*** Opening Data shown ***
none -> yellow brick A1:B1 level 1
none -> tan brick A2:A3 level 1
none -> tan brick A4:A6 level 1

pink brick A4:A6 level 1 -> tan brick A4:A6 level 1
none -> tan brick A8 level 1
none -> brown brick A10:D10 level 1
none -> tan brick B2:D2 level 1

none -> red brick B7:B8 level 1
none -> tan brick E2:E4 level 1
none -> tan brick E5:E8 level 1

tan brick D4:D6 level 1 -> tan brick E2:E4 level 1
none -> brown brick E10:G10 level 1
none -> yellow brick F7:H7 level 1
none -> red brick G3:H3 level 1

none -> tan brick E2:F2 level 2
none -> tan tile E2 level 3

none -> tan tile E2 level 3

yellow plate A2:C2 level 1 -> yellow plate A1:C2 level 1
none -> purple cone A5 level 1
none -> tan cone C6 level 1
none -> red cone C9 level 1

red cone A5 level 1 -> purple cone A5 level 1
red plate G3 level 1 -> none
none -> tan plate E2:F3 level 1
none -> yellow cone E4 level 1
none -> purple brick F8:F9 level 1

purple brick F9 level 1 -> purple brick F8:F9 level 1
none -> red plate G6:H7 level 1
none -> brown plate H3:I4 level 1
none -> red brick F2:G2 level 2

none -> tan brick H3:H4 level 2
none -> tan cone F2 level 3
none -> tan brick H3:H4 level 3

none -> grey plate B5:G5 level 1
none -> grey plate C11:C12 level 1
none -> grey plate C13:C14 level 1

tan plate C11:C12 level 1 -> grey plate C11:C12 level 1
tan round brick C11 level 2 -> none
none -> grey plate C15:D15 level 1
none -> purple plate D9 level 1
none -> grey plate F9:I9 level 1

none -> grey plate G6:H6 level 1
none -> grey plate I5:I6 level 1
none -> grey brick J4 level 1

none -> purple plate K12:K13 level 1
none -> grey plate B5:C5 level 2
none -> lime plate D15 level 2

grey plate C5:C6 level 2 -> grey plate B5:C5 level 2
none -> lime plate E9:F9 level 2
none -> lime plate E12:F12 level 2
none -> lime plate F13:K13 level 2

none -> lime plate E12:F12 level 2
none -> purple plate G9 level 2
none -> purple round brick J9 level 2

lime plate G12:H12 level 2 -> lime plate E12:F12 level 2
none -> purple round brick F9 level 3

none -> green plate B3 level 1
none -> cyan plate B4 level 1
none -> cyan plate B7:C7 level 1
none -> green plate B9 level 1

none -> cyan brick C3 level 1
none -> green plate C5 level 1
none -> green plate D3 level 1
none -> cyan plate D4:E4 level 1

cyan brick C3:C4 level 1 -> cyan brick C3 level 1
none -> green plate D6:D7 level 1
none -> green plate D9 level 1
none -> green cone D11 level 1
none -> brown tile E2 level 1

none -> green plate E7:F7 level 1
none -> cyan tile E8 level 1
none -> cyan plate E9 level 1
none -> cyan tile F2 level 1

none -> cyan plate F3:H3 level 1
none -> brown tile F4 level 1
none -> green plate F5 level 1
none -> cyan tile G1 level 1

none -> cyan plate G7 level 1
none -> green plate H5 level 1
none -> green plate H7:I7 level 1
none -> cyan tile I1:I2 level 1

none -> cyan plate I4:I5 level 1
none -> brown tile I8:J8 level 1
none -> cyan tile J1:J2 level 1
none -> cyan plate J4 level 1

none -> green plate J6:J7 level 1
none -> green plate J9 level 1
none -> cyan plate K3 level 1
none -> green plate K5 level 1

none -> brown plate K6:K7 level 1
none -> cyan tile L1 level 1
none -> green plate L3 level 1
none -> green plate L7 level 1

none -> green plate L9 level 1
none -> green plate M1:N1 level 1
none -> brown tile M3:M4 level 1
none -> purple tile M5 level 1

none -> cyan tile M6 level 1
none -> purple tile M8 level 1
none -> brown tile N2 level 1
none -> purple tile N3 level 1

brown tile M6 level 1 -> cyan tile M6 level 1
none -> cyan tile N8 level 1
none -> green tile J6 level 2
*** Closing Data shown ***
Problem statement:
Please copy the lines above from the line with "none -> brown brick E10:G10 level 1" up to and including the line with "purple brick F9", exactly as written and with nothing else.

Task answer:
none -> brown brick E10:G10 level 1
none -> yellow brick F7:H7 level 1
none -> red brick G3:H3 level 1

none -> tan brick E2:F2 level 2
none -> tan tile E2 level 3

none -> tan tile E2 level 3

yellow plate A2:C2 level 1 -> yellow plate A1:C2 level 1
none -> purple cone A5 level 1
none -> tan cone C6 level 1
none -> red cone C9 level 1

red cone A5 level 1 -> purple cone A5 level 1
red plate G3 level 1 -> none
none -> tan plate E2:F3 level 1
none -> yellow cone E4 level 1
none -> purple brick F8:F9 level 1

purple brick F9 level 1 -> purple brick F8:F9 level 1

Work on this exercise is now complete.